BEGIN Study material
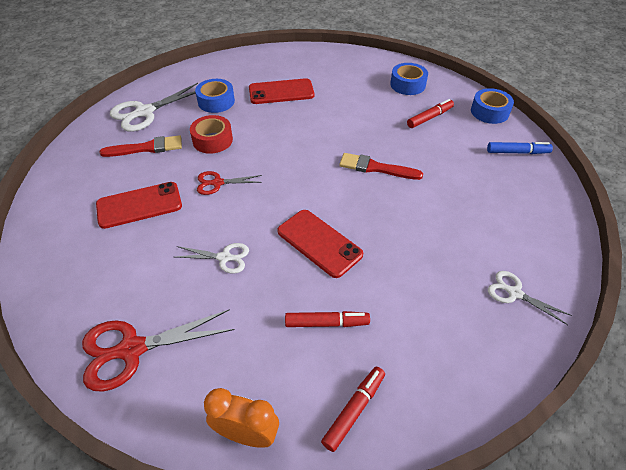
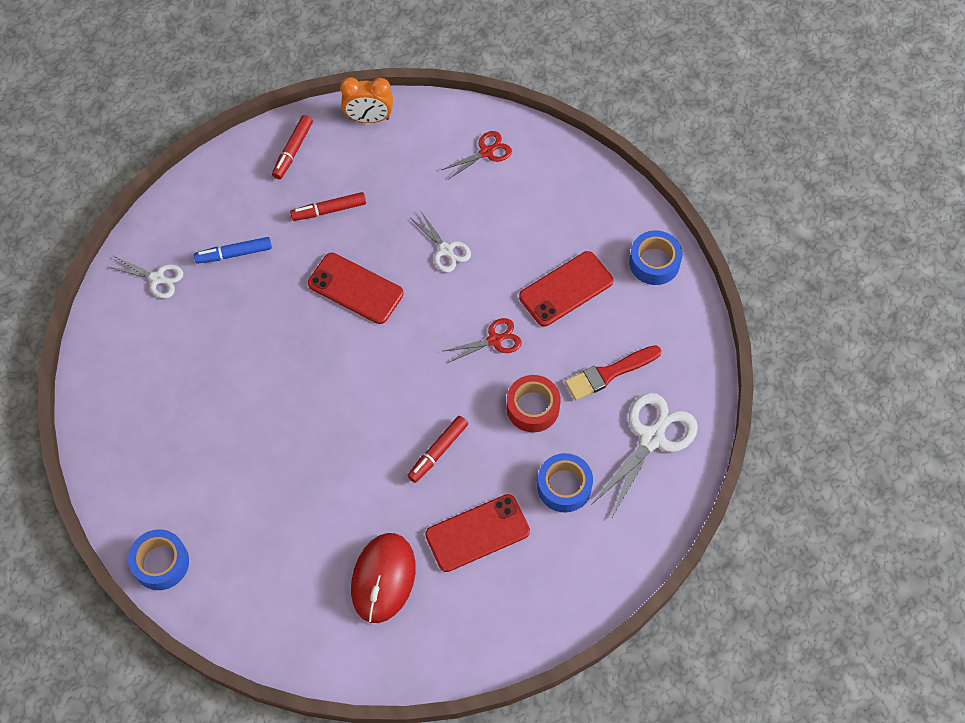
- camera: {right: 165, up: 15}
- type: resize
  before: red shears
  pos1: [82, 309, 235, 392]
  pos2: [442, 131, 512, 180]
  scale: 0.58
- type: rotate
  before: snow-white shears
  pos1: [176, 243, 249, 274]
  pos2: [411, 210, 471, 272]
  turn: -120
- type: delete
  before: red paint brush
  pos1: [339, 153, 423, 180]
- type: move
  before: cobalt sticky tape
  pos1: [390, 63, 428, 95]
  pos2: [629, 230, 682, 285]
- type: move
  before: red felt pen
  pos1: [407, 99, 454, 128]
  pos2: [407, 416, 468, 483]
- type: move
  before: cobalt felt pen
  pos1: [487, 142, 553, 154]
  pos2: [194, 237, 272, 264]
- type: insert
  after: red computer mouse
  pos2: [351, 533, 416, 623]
END Study material
Identify the lines above that contain the word "type", then copy them.

:: Solved problem ::
- type: resize
- type: rotate
- type: delete
- type: move
- type: move
- type: move
- type: insert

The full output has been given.